PROBLEM TO SOLVE:
Copy the data that follows, character for character, minus the pictures.

SOURCE MATERIAL:
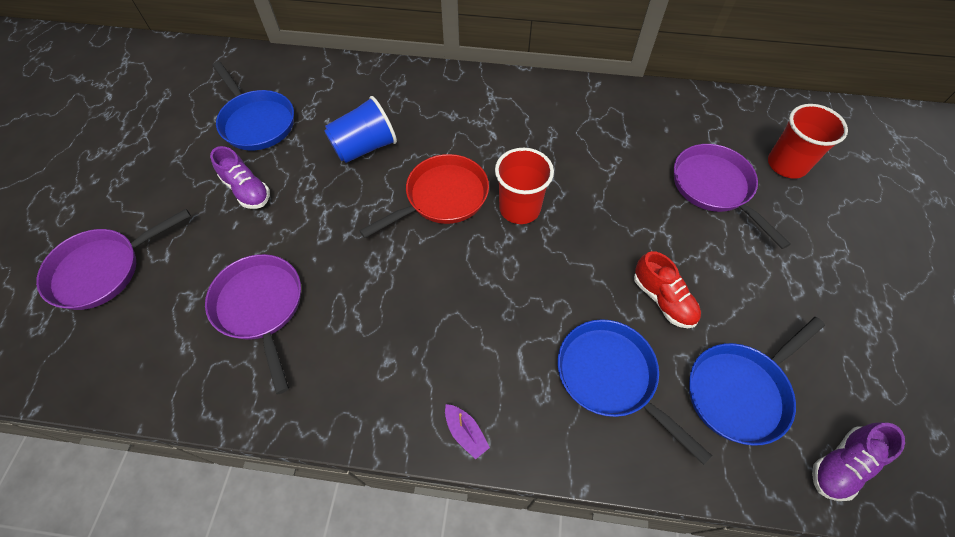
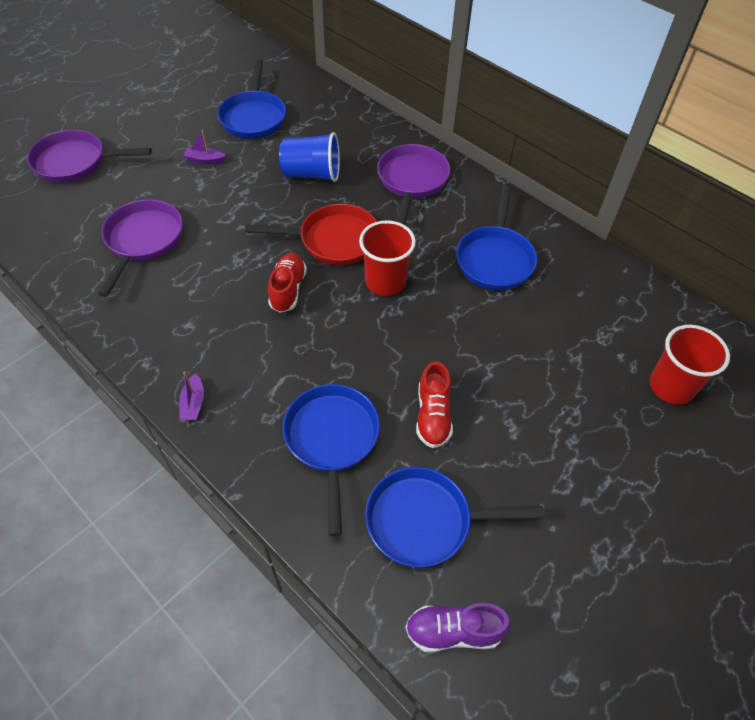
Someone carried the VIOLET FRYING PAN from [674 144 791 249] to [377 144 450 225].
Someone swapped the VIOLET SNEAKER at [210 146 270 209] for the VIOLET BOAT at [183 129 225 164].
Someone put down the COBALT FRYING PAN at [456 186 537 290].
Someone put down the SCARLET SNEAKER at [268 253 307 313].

SOLVED PROBLEM:
Someone carried the VIOLET FRYING PAN from [674 144 791 249] to [377 144 450 225].
Someone swapped the VIOLET SNEAKER at [210 146 270 209] for the VIOLET BOAT at [183 129 225 164].
Someone put down the COBALT FRYING PAN at [456 186 537 290].
Someone put down the SCARLET SNEAKER at [268 253 307 313].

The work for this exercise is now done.